**Given data**
Start of Block

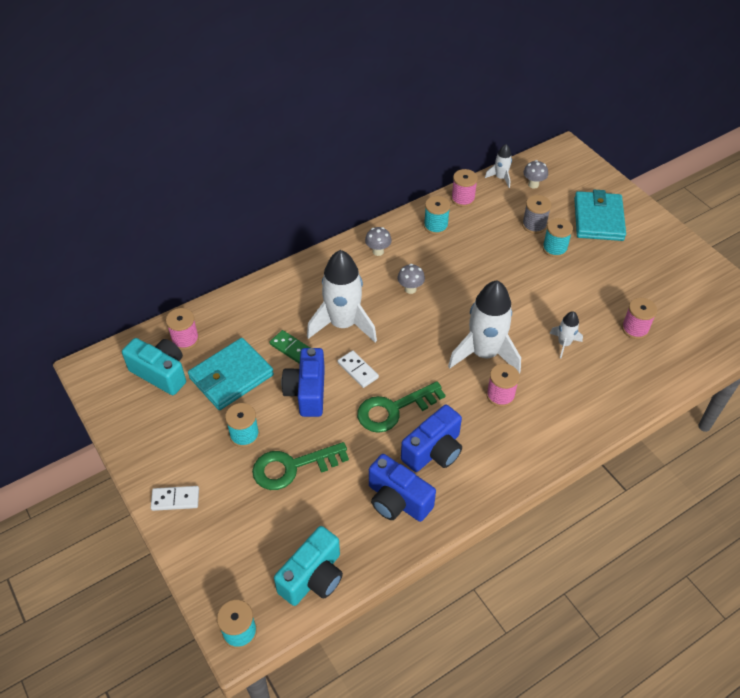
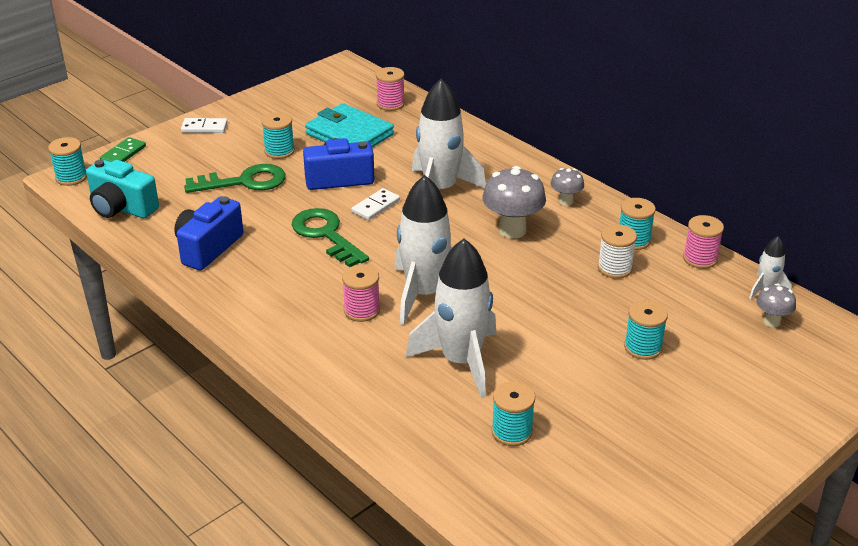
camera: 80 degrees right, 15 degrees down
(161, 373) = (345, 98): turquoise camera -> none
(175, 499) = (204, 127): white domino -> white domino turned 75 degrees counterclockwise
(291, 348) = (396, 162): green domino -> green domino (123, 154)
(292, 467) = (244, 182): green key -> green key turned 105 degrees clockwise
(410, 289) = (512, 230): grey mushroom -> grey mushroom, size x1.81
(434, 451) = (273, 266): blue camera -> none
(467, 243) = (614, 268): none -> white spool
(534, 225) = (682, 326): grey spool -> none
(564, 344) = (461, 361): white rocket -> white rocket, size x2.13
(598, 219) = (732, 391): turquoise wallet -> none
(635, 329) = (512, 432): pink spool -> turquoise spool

End of Block

**To do**
Look for the word "none". Copy out every line of the data that has it.

**Output below**
(161, 373) = (345, 98): turquoise camera -> none
(434, 451) = (273, 266): blue camera -> none
(467, 243) = (614, 268): none -> white spool
(534, 225) = (682, 326): grey spool -> none
(598, 219) = (732, 391): turquoise wallet -> none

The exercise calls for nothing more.